Material for this task:
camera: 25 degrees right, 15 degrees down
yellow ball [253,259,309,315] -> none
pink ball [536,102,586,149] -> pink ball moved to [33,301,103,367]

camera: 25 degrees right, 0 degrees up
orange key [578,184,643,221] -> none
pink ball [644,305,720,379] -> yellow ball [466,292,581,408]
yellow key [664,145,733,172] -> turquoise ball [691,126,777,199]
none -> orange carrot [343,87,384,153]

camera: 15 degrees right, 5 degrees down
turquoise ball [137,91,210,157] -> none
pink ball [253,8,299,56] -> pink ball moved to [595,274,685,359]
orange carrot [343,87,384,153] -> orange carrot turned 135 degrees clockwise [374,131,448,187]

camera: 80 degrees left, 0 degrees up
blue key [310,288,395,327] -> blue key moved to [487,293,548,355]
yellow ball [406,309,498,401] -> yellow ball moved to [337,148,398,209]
--
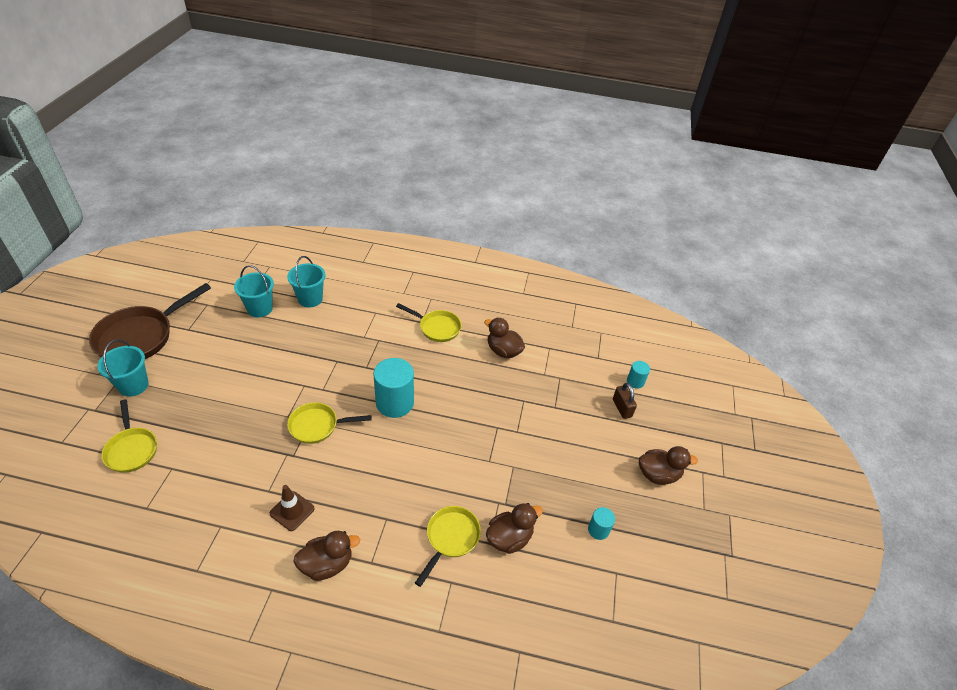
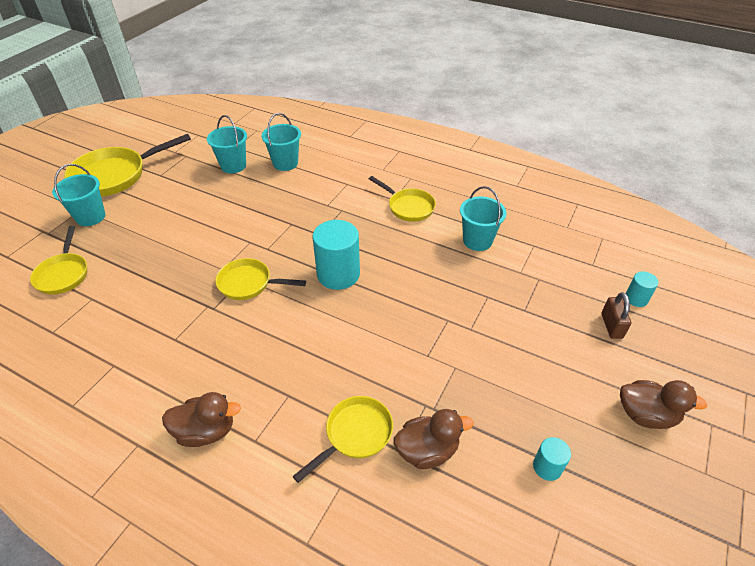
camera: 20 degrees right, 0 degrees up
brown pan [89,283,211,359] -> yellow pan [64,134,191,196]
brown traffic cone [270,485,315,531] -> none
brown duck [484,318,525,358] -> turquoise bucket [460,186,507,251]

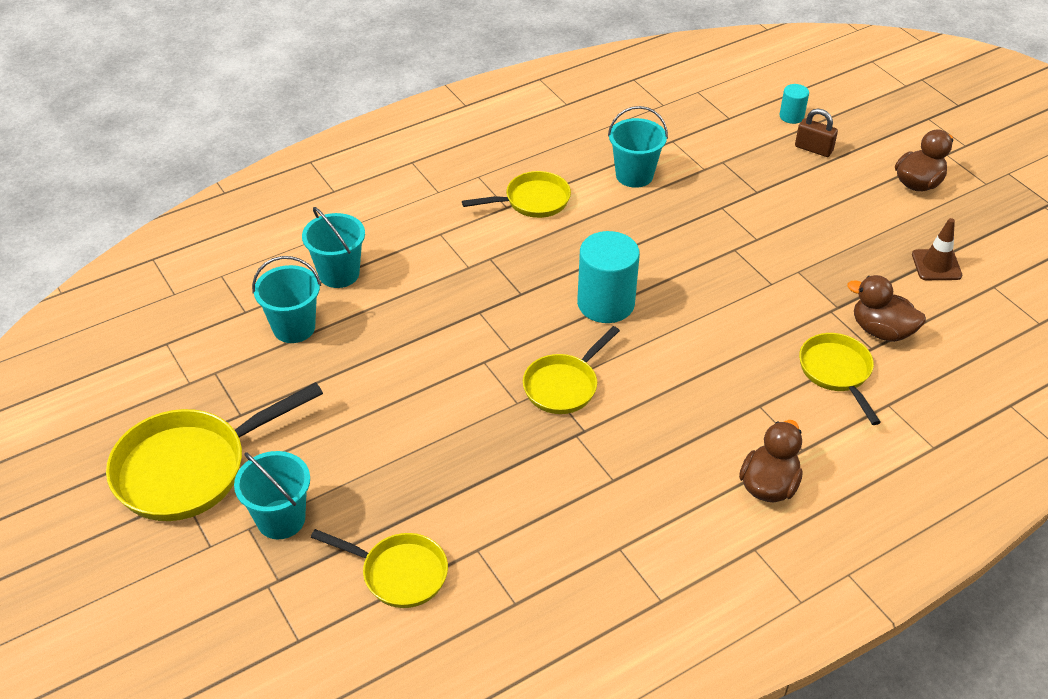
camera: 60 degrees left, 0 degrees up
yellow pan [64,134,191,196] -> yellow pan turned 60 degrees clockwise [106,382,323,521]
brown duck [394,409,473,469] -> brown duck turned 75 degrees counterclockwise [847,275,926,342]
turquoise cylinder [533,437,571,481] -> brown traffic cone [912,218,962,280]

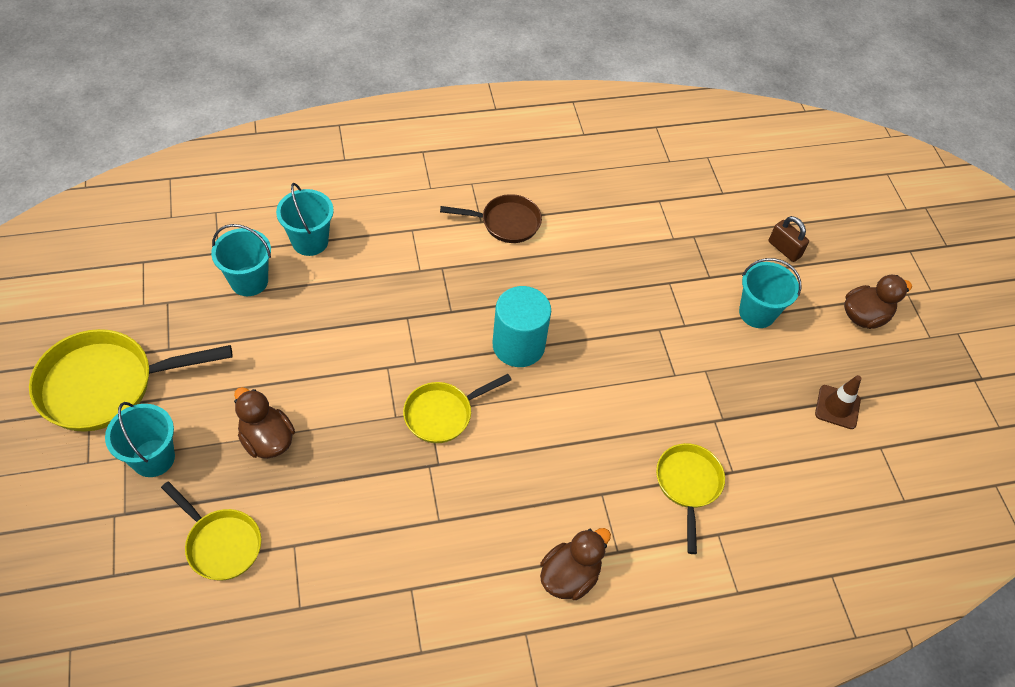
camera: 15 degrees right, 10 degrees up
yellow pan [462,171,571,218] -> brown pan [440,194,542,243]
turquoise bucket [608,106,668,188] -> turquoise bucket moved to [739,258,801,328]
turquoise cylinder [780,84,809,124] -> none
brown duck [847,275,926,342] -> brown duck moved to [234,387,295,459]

Task to carry out: Among the records above, find each line containing the string "brown" and copy it.

Reply:
brown pan [89,283,211,359] -> yellow pan [64,134,191,196]
brown traffic cone [270,485,315,531] -> none
brown duck [484,318,525,358] -> turquoise bucket [460,186,507,251]
brown duck [394,409,473,469] -> brown duck turned 75 degrees counterclockwise [847,275,926,342]
turquoise cylinder [533,437,571,481] -> brown traffic cone [912,218,962,280]
yellow pan [462,171,571,218] -> brown pan [440,194,542,243]
brown duck [847,275,926,342] -> brown duck moved to [234,387,295,459]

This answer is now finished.